## Exercise objective
Copy out the notation of every item below character for character, leaving out the pictures.

_ _ _ _ _

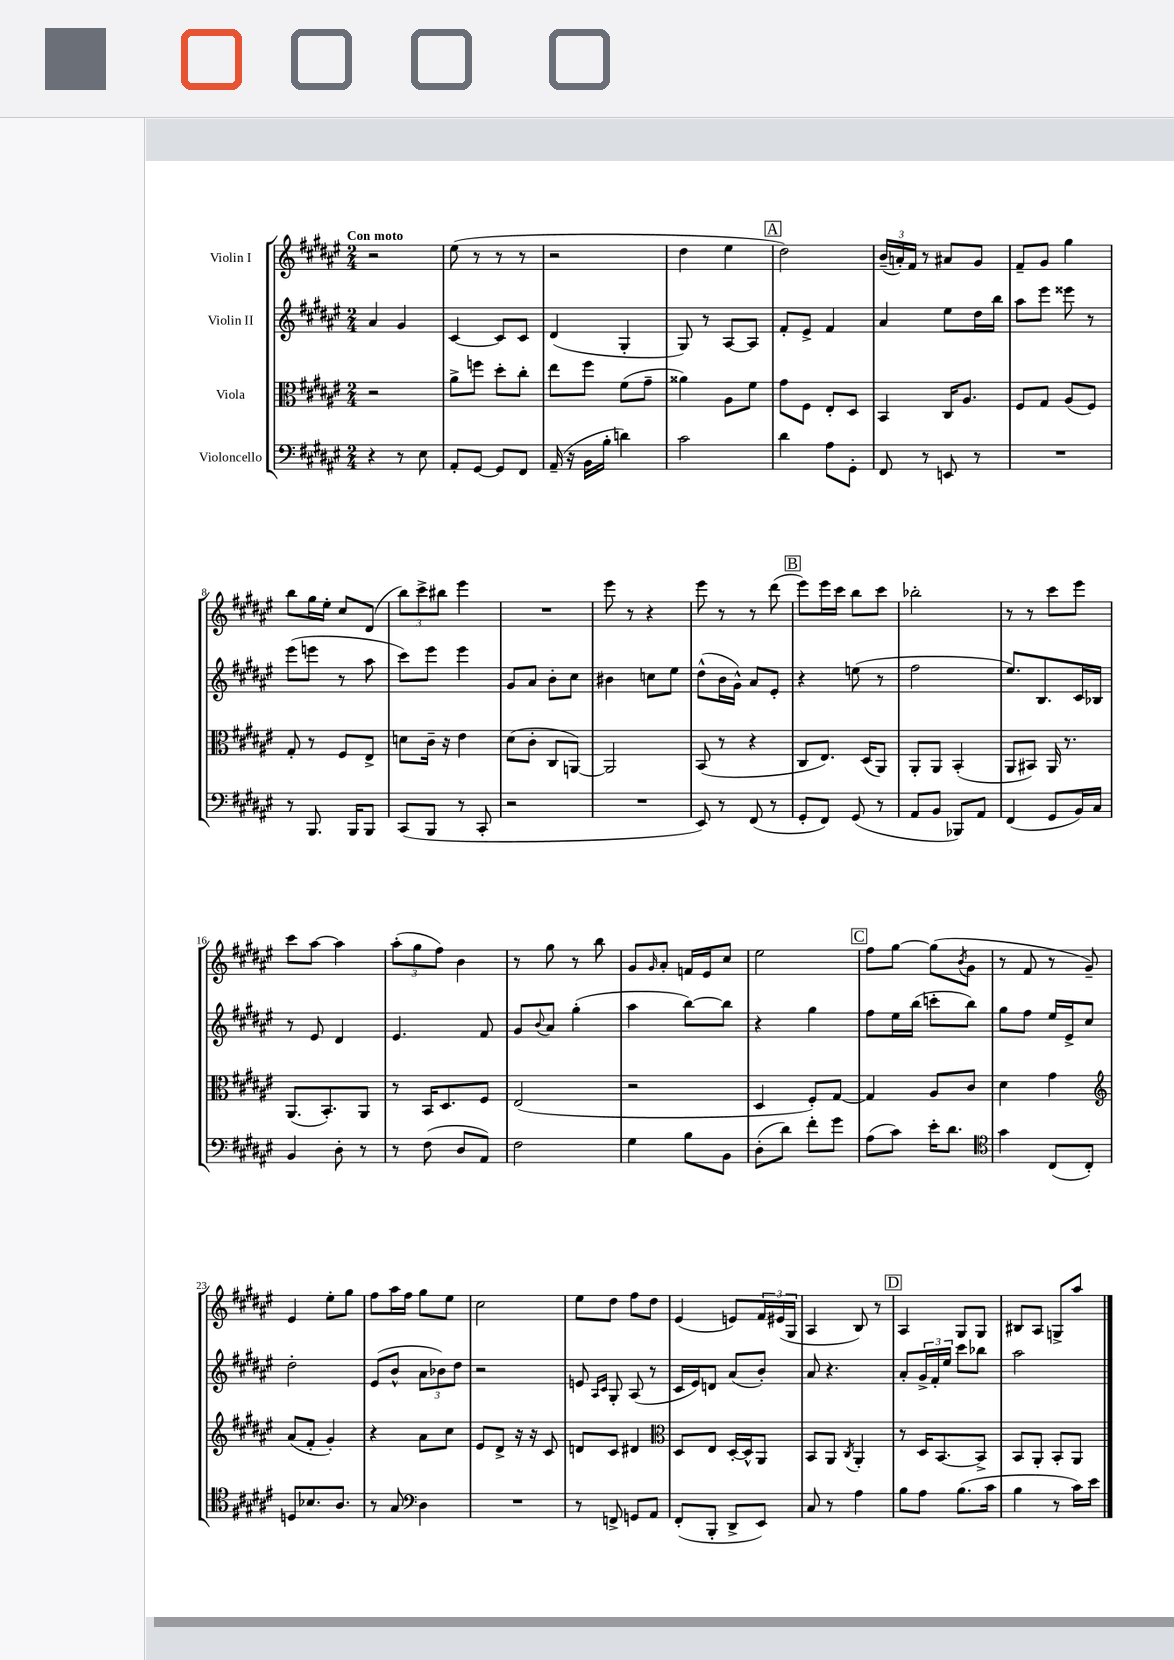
<<
\new StaffGroup <<
\new Staff = "s0" \with { instrumentName = "Violin I" } {
    \clef treble \key fis \major \numericTimeSignature \time 2/4 \tempo "Con moto"
    r2 |
    eis''8( r8 r8 r8 |
    r2 |
    dis''4 eis''4 |
    \mark \markup { \box "A" } dis''2) |
    \tuplet 3/2 { b'16--( a'16-.) fis'16 } r8 ais'8 gis'8 |
    fis'8-- gis'8 gis''4 |
    b''8 gis''16 eis''16-. cis''8 dis'8( |
    \tuplet 3/2 { b''8) cis'''8-> bis''8 } eis'''4 |
    R2 |
    eis'''8 r8 r4 |
    eis'''8 r8 r8 dis'''8( |
    \mark \markup { \box "B" } eis'''8) eis'''16 cis'''16 b''8 cis'''8 |
    bes''2-. |
    r8 r8 cis'''8 eis'''8 |
    cis'''8 ais''8~ ais''4 |
    \tuplet 3/2 { ais''8-.( gis''8 fis''8) } b'4 |
    r8 gis''8 r8 b''8 |
    gis'8 \grace { gis'16 } ais'8-. f'16 eis'16 cis''8 |
    eis''2 |
    \mark \markup { \box "C" } fis''8 gis''8~ gis''8( \acciaccatura { b'8 } gis'8 |
    r8 fis'8 r8 gis'8--) |
    eis'4 eis''8-. gis''8 |
    fis''8 ais''16 fis''16 gis''8 eis''8 |
    cis''2 |
    eis''8 dis''8 fis''8 dis''8 |
    eis'4( e'8) \tuplet 3/2 { fis'16 eis'16( gis16 } |
    ais4 b8) r8 |
    \mark \markup { \box "D" } ais4 gis8 gis8 |
    bis8 ais8 g8-> ais''8 \bar "|." |
}
\new Staff = "s1" \with { instrumentName = "Violin II" } {
    \clef treble \key fis \major \numericTimeSignature \time 2/4
    ais'4 gis'4 |
    cis'4~ cis'8 cis'8 |
    dis'4( gis4-. |
    gis8) r8 ais8~ ais8 |
    \mark \markup { \box "A" } fis'8-. eis'8-> fis'4 |
    ais'4 eis''8 dis''16 b''16 |
    ais''8 eis'''8 eisis'''8 r8 |
    eis'''8( e'''8 r8 ais''8 |
    cis'''8) eis'''8 eis'''4 |
    gis'8 ais'8 b'8-. cis''8 |
    bis'4 c''8 eis''8 |
    dis''8-^( b'16 gis'16-^) ais'8 eis'8-. |
    \mark \markup { \box "B" } r4 e''8( r8 |
    fis''2 |
    eis''8.) b8. cis'16 bes16 |
    r8 eis'8 dis'4 |
    eis'4. fis'8 |
    gis'8 \appoggiatura { b'8 } ais'8 gis''4-.( |
    ais''4 b''8~) b''8 |
    r4 gis''4 |
    \mark \markup { \box "C" } fis''8 eis''16 b''16( c'''8-. b''8) |
    gis''8 fis''8 eis''16 eis'16-> cis''8 |
    dis''2-. |
    eis'8( b'8-^ \tuplet 3/2 { ais'8 bes'8) dis''8 } |
    r2 |
    e'8 \grace { ais16 cis'16 } gis8-. ais8( r8 |
    cis'16 eis'16) d'8 ais'8( b'8-.) |
    ais'8 r4. |
    \mark \markup { \box "D" } ais'8-. \tuplet 3/2 { gis'16-> fis'16-. eis''16 } cis'''8 bes''8 |
    ais''2 \bar "|." |
}
\new Staff = "s2" \with { instrumentName = "Viola" } {
    \clef alto \key fis \major \numericTimeSignature \time 2/4
    r2 |
    ais'8-> f''8 dis''8-. cis''8-. |
    eis''8 fis''8 fis'8( gis'8-- |
    aisis'4) ais8 fis'8 |
    \mark \markup { \box "A" } gis'8 fis8 eis8-. dis8 |
    b,4 cis16 ais8. |
    fis8 gis8 ais8( fis8) |
    gis8-. r8 fis8 eis8-> |
    d'8 cis'16-- r16 eis'4 |
    dis'8( cis'8-. cis8 a,8~) |
    a,2 |
    b,8( r8 r4 |
    \mark \markup { \box "B" } cis8 eis8.) dis16( ais,8) |
    ais,8-. ais,8 b,4-.( |
    ais,8 bis,8) ais,16 r8. |
    ais,8.( b,8.-.) ais,8 |
    r8 b,16 dis8. fis8 |
    eis2( |
    r2 |
    dis4 fis8-.) gis8~ |
    \mark \markup { \box "C" } gis4 ais8 cis'8 |
    dis'4 gis'4 |
    \clef treble ais'8( fis'8-. gis'4-.) |
    r4 ais'8 cis''8 |
    eis'8 dis'8-> r16 r16 cis'8 |
    d'8 cis'8 dis'4 |
    \clef alto dis8 eis8 dis16~-. dis16-^ ais,8 |
    b,8 ais,8 \acciaccatura { cis8 } ais,4-. |
    \mark \markup { \box "D" } r8 dis16 b,8.~ b,8-> |
    b,8 ais,8-. b,8-. ais,8 \bar "|." |
}
\new Staff = "s3" \with { instrumentName = "Violoncello" } {
    \clef bass \key fis \major \numericTimeSignature \time 2/4
    r4 r8 eis8 |
    ais,8-. gis,8~ gis,8 fis,8 |
    ais,16--( r16 b,16 b16-. d'4) |
    cis'2 |
    \mark \markup { \box "A" } dis'4 ais8 gis,8-. |
    fis,8 r8 e,8 r8 |
    R2 |
    r8 b,,8. b,,16 b,,8 |
    cis,8( b,,8 r8 cis,8-. |
    r2 |
    R2 |
    eis,8) r8 fis,8( r8 |
    \mark \markup { \box "B" } gis,8-. fis,8) gis,8( r8 |
    ais,8 b,8 bes,,8) ais,8 |
    fis,4( gis,8 b,16) cis16 |
    b,4 dis8-. r8 |
    r8 fis8( dis8 ais,8) |
    fis2 |
    gis4 b8 b,8 |
    dis8-.( dis'8) fis'8-. gis'8 |
    \mark \markup { \box "C" } ais8( cis'8) eis'16-. dis'8. |
    \clef tenor gis'4 cis8( cis8-.) |
    d8 bes8. ais8. |
    r8 gis8 \clef bass dis4 |
    R2 |
    r8 f,8-> g,8 ais,8 |
    fis,8-.( b,,8-. dis,8-> eis,8) |
    cis8 r8 ais4 |
    \mark \markup { \box "D" } b8 ais8 b8.( cis'16 |
    b4 r8 cis'16) eis'16 \bar "|." |
}
>>
>>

_ _ _ _ _

## Final answer
<<
\new StaffGroup <<
\new Staff = "s0" \with { instrumentName = "Violin I" } {
    \clef treble \key fis \major \numericTimeSignature \time 2/4 \tempo "Con moto"
    r2 |
    eis''8( r8 r8 r8 |
    r2 |
    dis''4 eis''4 |
    \mark \markup { \box "A" } dis''2) |
    \tuplet 3/2 { b'16--( a'16-.) fis'16 } r8 ais'8 gis'8 |
    fis'8-- gis'8 gis''4 |
    b''8 gis''16 eis''16-. cis''8 dis'8( |
    \tuplet 3/2 { b''8) cis'''8-> bis''8 } eis'''4 |
    R2 |
    eis'''8 r8 r4 |
    eis'''8 r8 r8 dis'''8( |
    \mark \markup { \box "B" } eis'''8) eis'''16 cis'''16 b''8 cis'''8 |
    bes''2-. |
    r8 r8 cis'''8 eis'''8 |
    cis'''8 ais''8~ ais''4 |
    \tuplet 3/2 { ais''8-.( gis''8 fis''8) } b'4 |
    r8 gis''8 r8 b''8 |
    gis'8 \grace { gis'16 } ais'8-. f'16 eis'16 cis''8 |
    eis''2 |
    \mark \markup { \box "C" } fis''8 gis''8~ gis''8( \acciaccatura { b'8 } gis'8 |
    r8 fis'8 r8 gis'8--) |
    eis'4 eis''8-. gis''8 |
    fis''8 ais''16 fis''16 gis''8 eis''8 |
    cis''2 |
    eis''8 dis''8 fis''8 dis''8 |
    eis'4( e'8) \tuplet 3/2 { fis'16 eis'16( gis16 } |
    ais4 b8) r8 |
    \mark \markup { \box "D" } ais4 gis8 gis8 |
    bis8 ais8 g8-> ais''8 \bar "|." |
}
\new Staff = "s1" \with { instrumentName = "Violin II" } {
    \clef treble \key fis \major \numericTimeSignature \time 2/4
    ais'4 gis'4 |
    cis'4~ cis'8 cis'8 |
    dis'4( gis4-. |
    gis8) r8 ais8~ ais8 |
    \mark \markup { \box "A" } fis'8-. eis'8-> fis'4 |
    ais'4 eis''8 dis''16 b''16 |
    ais''8 eis'''8 eisis'''8 r8 |
    eis'''8( e'''8 r8 ais''8 |
    cis'''8) eis'''8 eis'''4 |
    gis'8 ais'8 b'8-. cis''8 |
    bis'4 c''8 eis''8 |
    dis''8-^( b'16 gis'16-^) ais'8 eis'8-. |
    \mark \markup { \box "B" } r4 e''8( r8 |
    fis''2 |
    eis''8.) b8. cis'16 bes16 |
    r8 eis'8 dis'4 |
    eis'4. fis'8 |
    gis'8 \appoggiatura { b'8 } ais'8 gis''4-.( |
    ais''4 b''8~) b''8 |
    r4 gis''4 |
    \mark \markup { \box "C" } fis''8 eis''16 b''16( c'''8-. b''8) |
    gis''8 fis''8 eis''16 eis'16-> cis''8 |
    dis''2-. |
    eis'8( b'8-^ \tuplet 3/2 { ais'8 bes'8) dis''8 } |
    r2 |
    e'8 \grace { ais16 cis'16 } gis8-. ais8( r8 |
    cis'16 eis'16) d'8 ais'8( b'8-.) |
    ais'8 r4. |
    \mark \markup { \box "D" } ais'8-. \tuplet 3/2 { gis'16-> fis'16-. eis''16 } cis'''8 bes''8 |
    ais''2 \bar "|." |
}
\new Staff = "s2" \with { instrumentName = "Viola" } {
    \clef alto \key fis \major \numericTimeSignature \time 2/4
    r2 |
    ais'8-> f''8 dis''8-. cis''8-. |
    eis''8 fis''8 fis'8( gis'8-- |
    aisis'4) ais8 fis'8 |
    \mark \markup { \box "A" } gis'8 fis8 eis8-. dis8 |
    b,4 cis16 ais8. |
    fis8 gis8 ais8( fis8) |
    gis8-. r8 fis8 eis8-> |
    d'8 cis'16-- r16 eis'4 |
    dis'8( cis'8-. cis8 a,8~) |
    a,2 |
    b,8( r8 r4 |
    \mark \markup { \box "B" } cis8 eis8.) dis16( ais,8) |
    ais,8-. ais,8 b,4-.( |
    ais,8 bis,8) ais,16 r8. |
    ais,8.( b,8.-.) ais,8 |
    r8 b,16 dis8. fis8 |
    eis2( |
    r2 |
    dis4 fis8-.) gis8~ |
    \mark \markup { \box "C" } gis4 ais8 cis'8 |
    dis'4 gis'4 |
    \clef treble ais'8( fis'8-. gis'4-.) |
    r4 ais'8 cis''8 |
    eis'8 dis'8-> r16 r16 cis'8 |
    d'8 cis'8 dis'4 |
    \clef alto dis8 eis8 dis16~-. dis16-^ ais,8 |
    b,8 ais,8 \acciaccatura { cis8 } ais,4-. |
    \mark \markup { \box "D" } r8 dis16 b,8.~ b,8-> |
    b,8 ais,8-. b,8-. ais,8 \bar "|." |
}
\new Staff = "s3" \with { instrumentName = "Violoncello" } {
    \clef bass \key fis \major \numericTimeSignature \time 2/4
    r4 r8 eis8 |
    ais,8-. gis,8~ gis,8 fis,8 |
    ais,16--( r16 b,16 b16-. d'4) |
    cis'2 |
    \mark \markup { \box "A" } dis'4 ais8 gis,8-. |
    fis,8 r8 e,8 r8 |
    R2 |
    r8 b,,8. b,,16 b,,8 |
    cis,8( b,,8 r8 cis,8-. |
    r2 |
    R2 |
    eis,8) r8 fis,8( r8 |
    \mark \markup { \box "B" } gis,8-. fis,8) gis,8( r8 |
    ais,8 b,8 bes,,8) ais,8 |
    fis,4( gis,8 b,16) cis16 |
    b,4 dis8-. r8 |
    r8 fis8( dis8 ais,8) |
    fis2 |
    gis4 b8 b,8 |
    dis8-.( dis'8) fis'8-. gis'8 |
    \mark \markup { \box "C" } ais8( cis'8) eis'16-. dis'8. |
    \clef tenor gis'4 cis8( cis8-.) |
    d8 bes8. ais8. |
    r8 gis8 \clef bass dis4 |
    R2 |
    r8 f,8-> g,8 ais,8 |
    fis,8-.( b,,8-. dis,8-> eis,8) |
    cis8 r8 ais4 |
    \mark \markup { \box "D" } b8 ais8 b8.( cis'16 |
    b4 r8 cis'16) eis'16 \bar "|." |
}
>>
>>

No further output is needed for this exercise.